▸ **Requirement**:
Your answer should hold the data exactly as given, minus any picture.
== Data extract
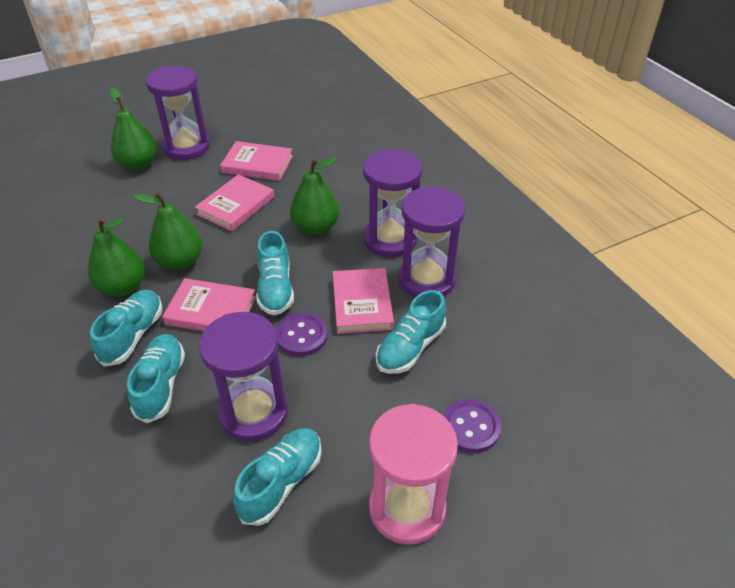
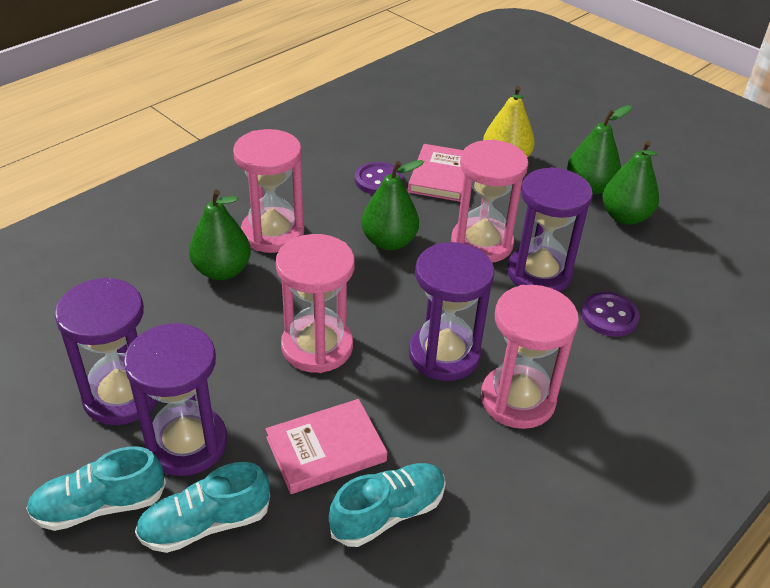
pink book: 4 -> 2
pink hourglass: 1 -> 4
turquoise shoe: 5 -> 3
yellow pear: 0 -> 1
====
▸ **Finished task**:
pink book: 4 -> 2
pink hourglass: 1 -> 4
turquoise shoe: 5 -> 3
yellow pear: 0 -> 1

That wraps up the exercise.